■ **Work order**: Check each line of the entries below for the word "brown", and copy the lines that have it.

■ **Information given**:

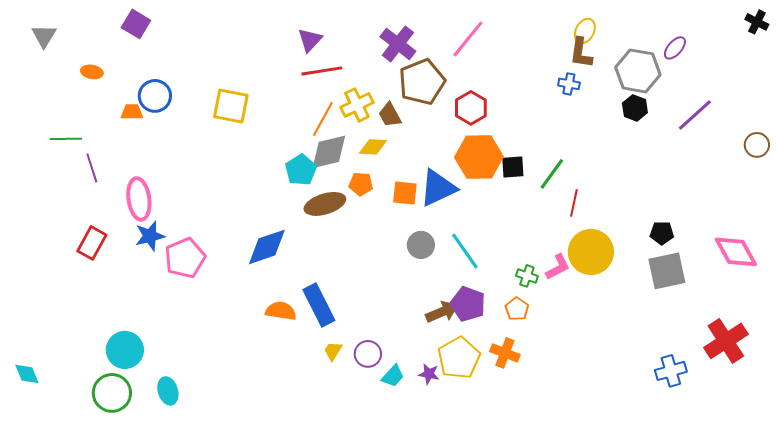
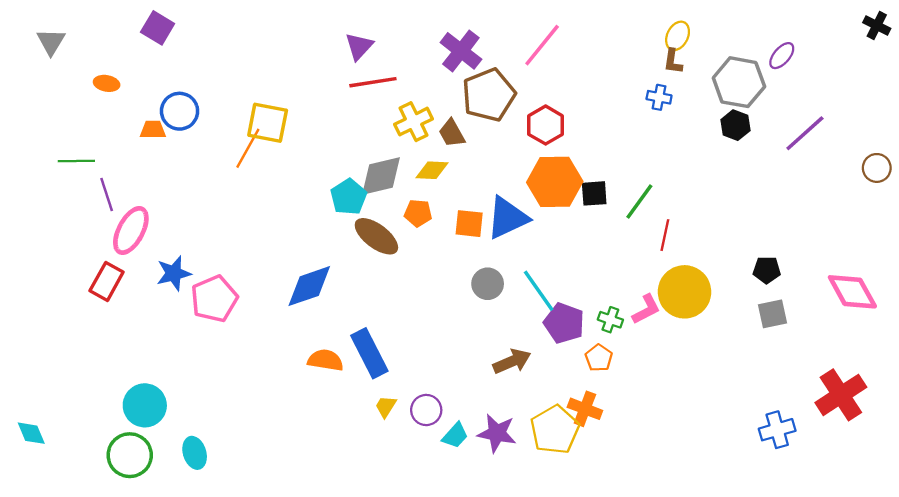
brown L-shape: (581, 53) -> (673, 61), size x0.7
orange line: (323, 119) -> (248, 148), moved
pink ellipse: (139, 199) -> (131, 230), moved, turned 36
brown ellipse: (325, 204) -> (376, 236), turned 54
gray square: (667, 271) -> (773, 314), size x0.7
purple pentagon: (468, 304) -> (564, 323), moved
yellow pentagon: (459, 358) -> (555, 430), moved
purple star: (429, 374) -> (497, 433), size x1.6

■ **Answer to this exercise**:
brown L-shape: (581, 53) -> (673, 61), size x0.7
brown ellipse: (325, 204) -> (376, 236), turned 54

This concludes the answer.